DATA SHOWN:
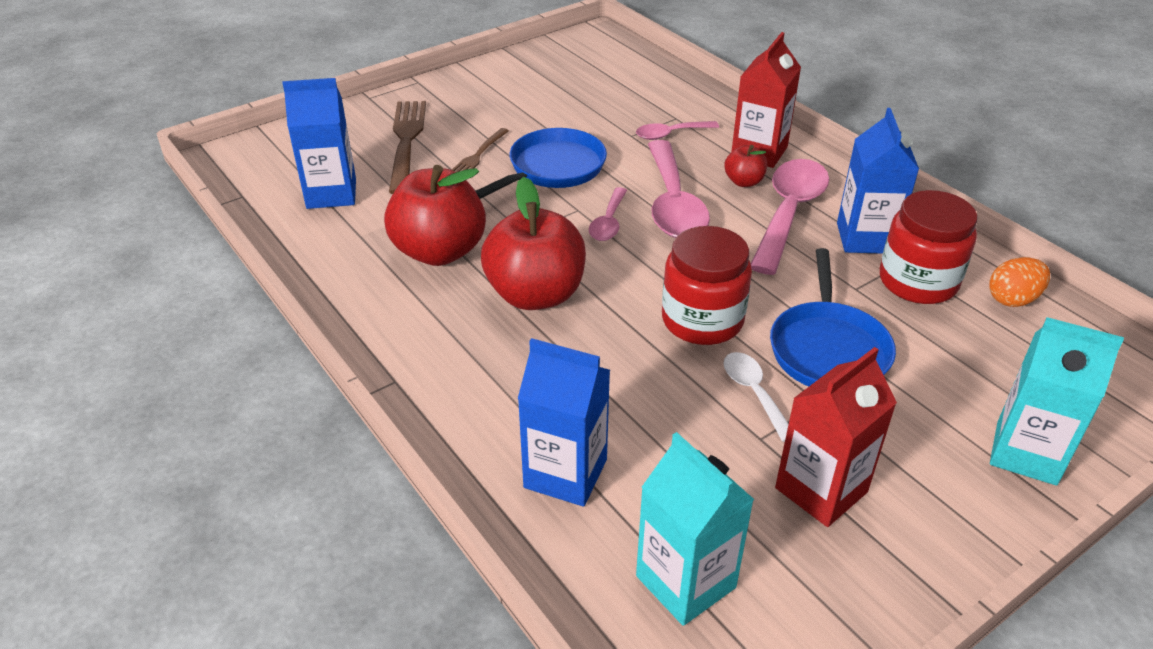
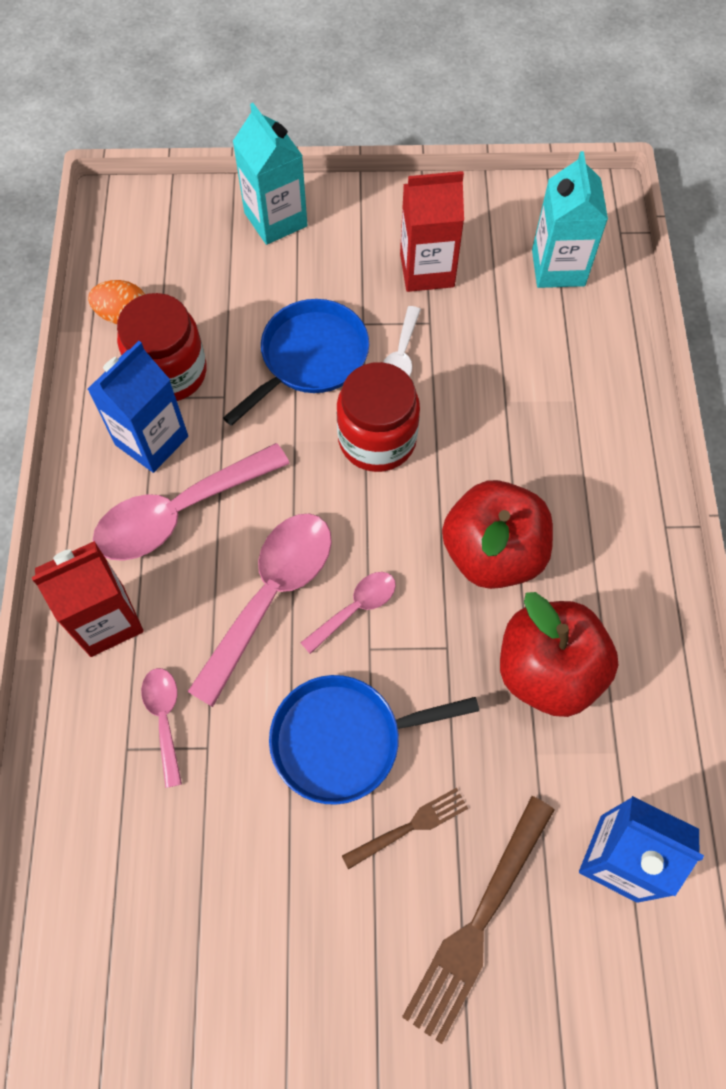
camera: 145 degrees left, 25 degrees up
(565, 473) = (582, 372): blue carton -> none
(670, 134) = (164, 718): pink spoon -> pink spoon turned 120 degrees counterclockwise
(744, 182) = (172, 583): red apple -> none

WHAT NEEDS TO BE DONE:
Copy out every line above where "degrees" is present.

EXERCISE RESULT:
camera: 145 degrees left, 25 degrees up
(670, 134) = (164, 718): pink spoon -> pink spoon turned 120 degrees counterclockwise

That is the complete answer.